DATA —
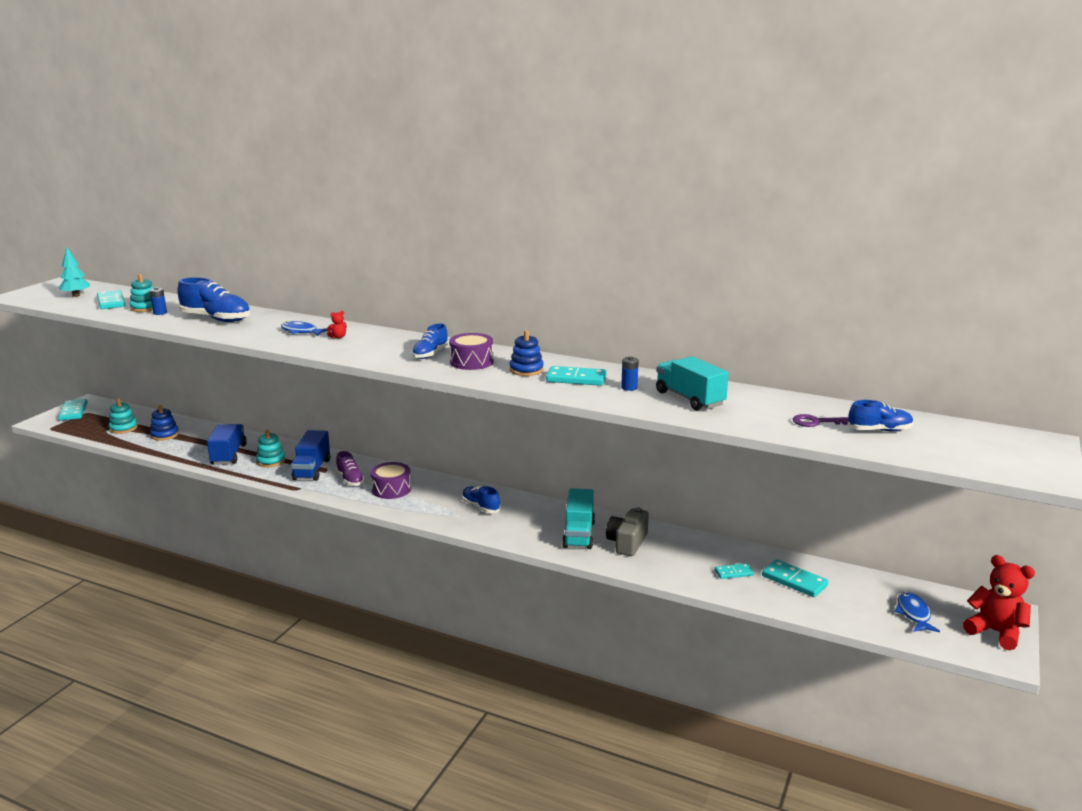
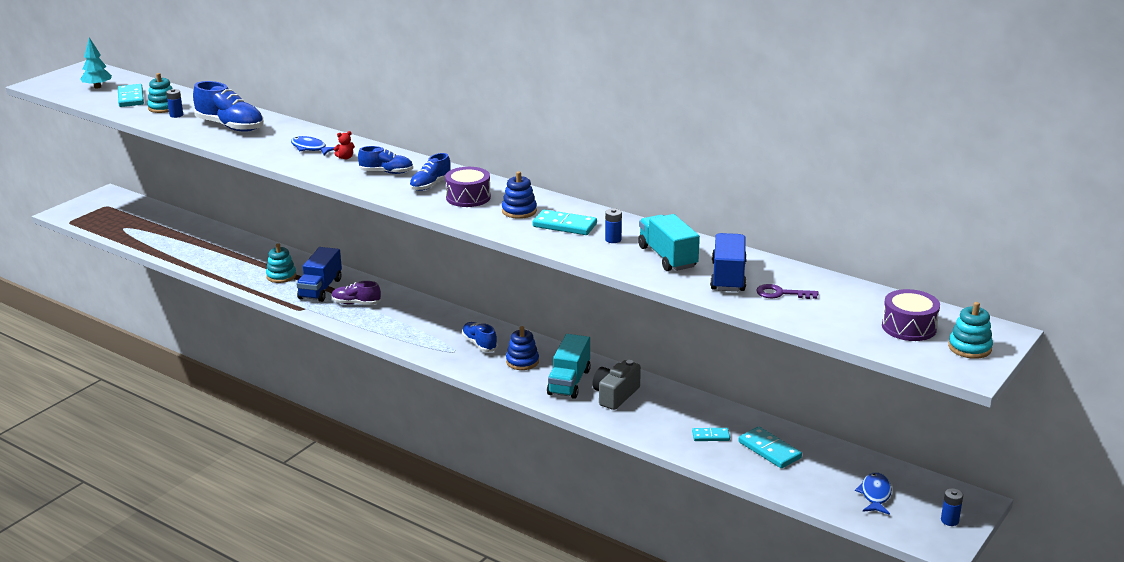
camera: 10 degrees right, 5 degrees up
turquoise domino [58,399,87,421] -> none
turquoise stacking toy [109,398,138,434] -> turquoise stacking toy moved to [948,302,993,359]
blue stacking toy [150,405,179,441] -> blue stacking toy moved to [506,326,539,370]
blue truck [207,424,247,465] -> blue truck moved to [710,233,747,292]
purple shoe [336,451,365,486] -> purple shoe turned 120 degrees clockwise [332,281,381,305]
purple drum [370,462,411,499] -> purple drum moved to [882,289,940,341]
blue shoe [848,400,913,431] -> blue shoe moved to [358,146,413,174]
red teddy bear [963,555,1035,650] -> blue battery [941,489,963,526]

WHAT THE EXERCISE ASKS — Go through the material and copy out every line with "stacking" in it.

ANSWER TO THIS TASK —
turquoise stacking toy [109,398,138,434] -> turquoise stacking toy moved to [948,302,993,359]
blue stacking toy [150,405,179,441] -> blue stacking toy moved to [506,326,539,370]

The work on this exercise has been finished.